What is needed —
Of all the entries below, retype only the lines from the one with "brown donut [228,393,274,431]" through the one with "none -> pink house [726,473,810,567]", exactly as they appear.

Records —
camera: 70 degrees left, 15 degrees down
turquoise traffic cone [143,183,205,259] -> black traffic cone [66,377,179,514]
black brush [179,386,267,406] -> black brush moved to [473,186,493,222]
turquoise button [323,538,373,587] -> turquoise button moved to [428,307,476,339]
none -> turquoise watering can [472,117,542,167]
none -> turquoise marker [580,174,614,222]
...
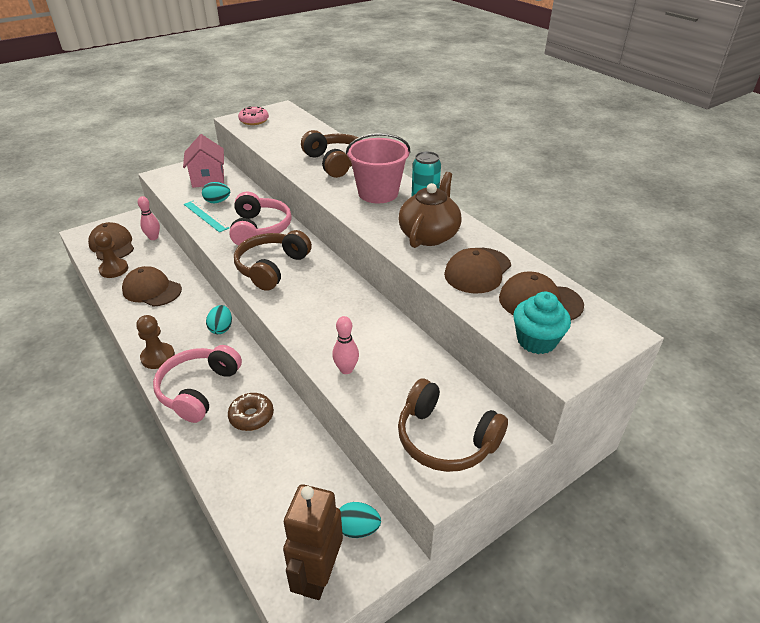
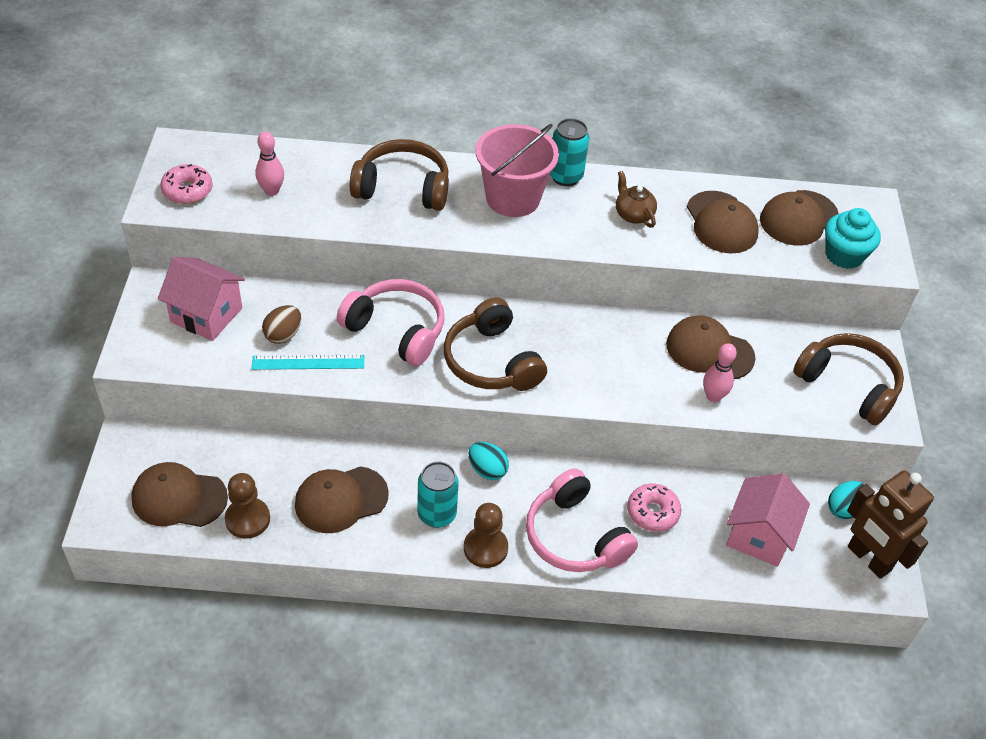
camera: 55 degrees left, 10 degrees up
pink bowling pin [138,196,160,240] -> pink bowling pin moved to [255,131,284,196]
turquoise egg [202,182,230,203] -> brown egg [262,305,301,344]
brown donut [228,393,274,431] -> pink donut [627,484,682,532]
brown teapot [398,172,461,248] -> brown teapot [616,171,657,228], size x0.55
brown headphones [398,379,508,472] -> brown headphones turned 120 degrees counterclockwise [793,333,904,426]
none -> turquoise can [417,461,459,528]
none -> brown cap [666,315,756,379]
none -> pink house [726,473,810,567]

Reply to the task —
brown donut [228,393,274,431] -> pink donut [627,484,682,532]
brown teapot [398,172,461,248] -> brown teapot [616,171,657,228], size x0.55
brown headphones [398,379,508,472] -> brown headphones turned 120 degrees counterclockwise [793,333,904,426]
none -> turquoise can [417,461,459,528]
none -> brown cap [666,315,756,379]
none -> pink house [726,473,810,567]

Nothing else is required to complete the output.